## MATERIAL PROVIDED
◇ ◇ ◇ ◇ ◇ ◇ ◇
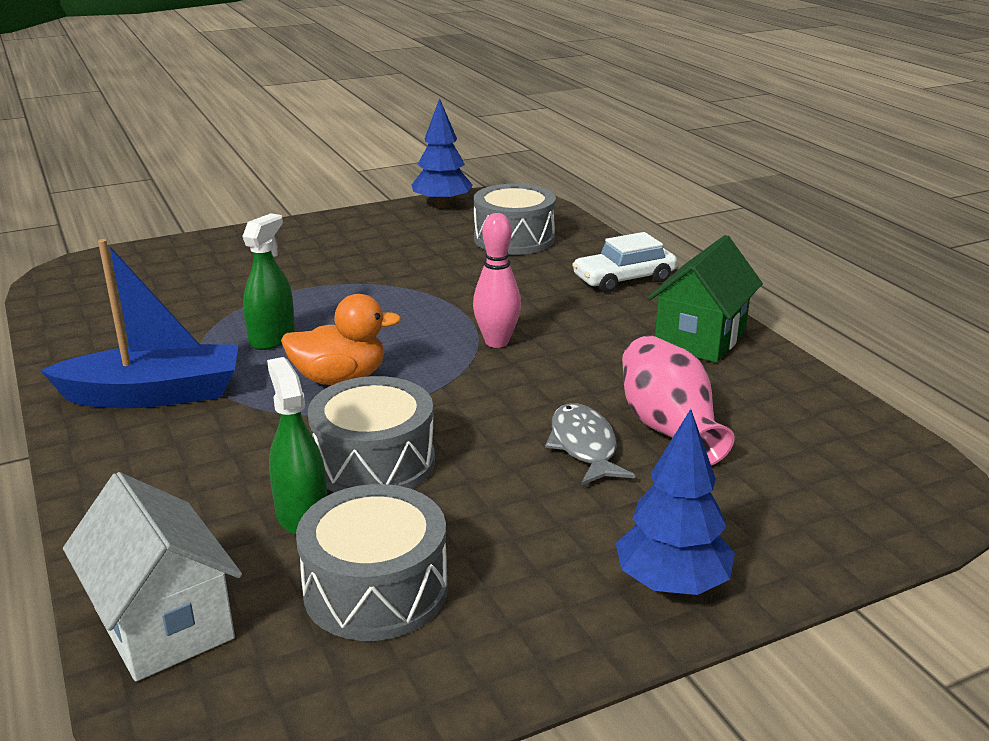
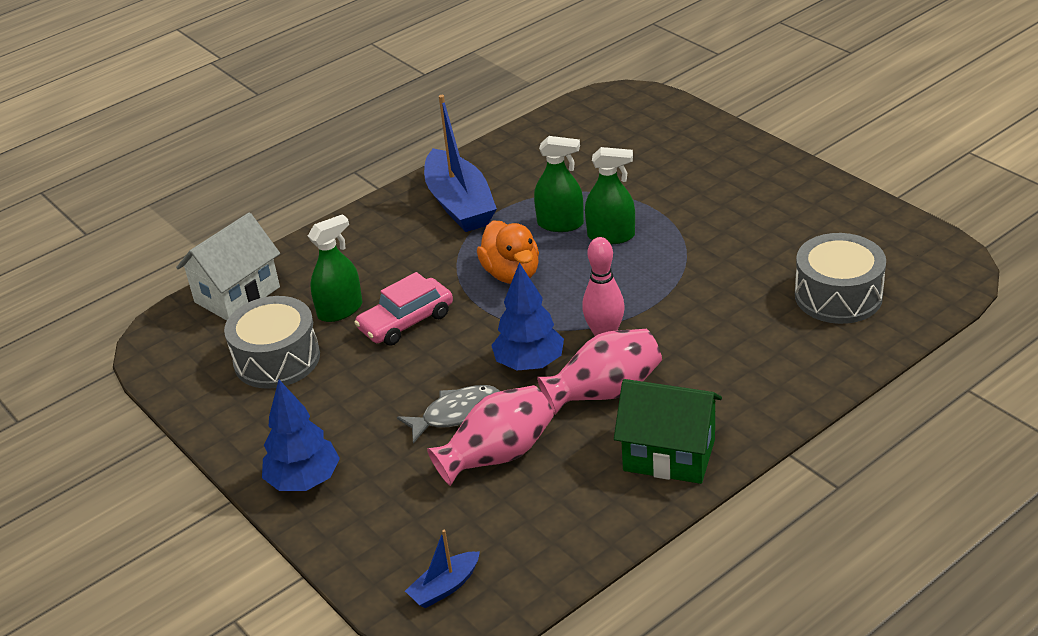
camera: 80 degrees right, 10 degrees up
(325, 315) = (611, 236): none -> green spray bottle
(374, 462) = (406, 321): grey drum -> pink car
(442, 205) = (898, 230): blue tree -> blue tree (529, 364)
(590, 355) = (605, 392): none -> pink vase
(624, 279) = (779, 386): white car -> none
(884, 489) = (445, 587): none -> blue boat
◇ ◇ ◇ ◇ ◇ ◇ ◇
## WHAT YOU HAVE TO DO
Apart from the images, please copy every line of the data exactly as written.

## EXERCISE OUTPUT
camera: 80 degrees right, 10 degrees up
(325, 315) = (611, 236): none -> green spray bottle
(374, 462) = (406, 321): grey drum -> pink car
(442, 205) = (898, 230): blue tree -> blue tree (529, 364)
(590, 355) = (605, 392): none -> pink vase
(624, 279) = (779, 386): white car -> none
(884, 489) = (445, 587): none -> blue boat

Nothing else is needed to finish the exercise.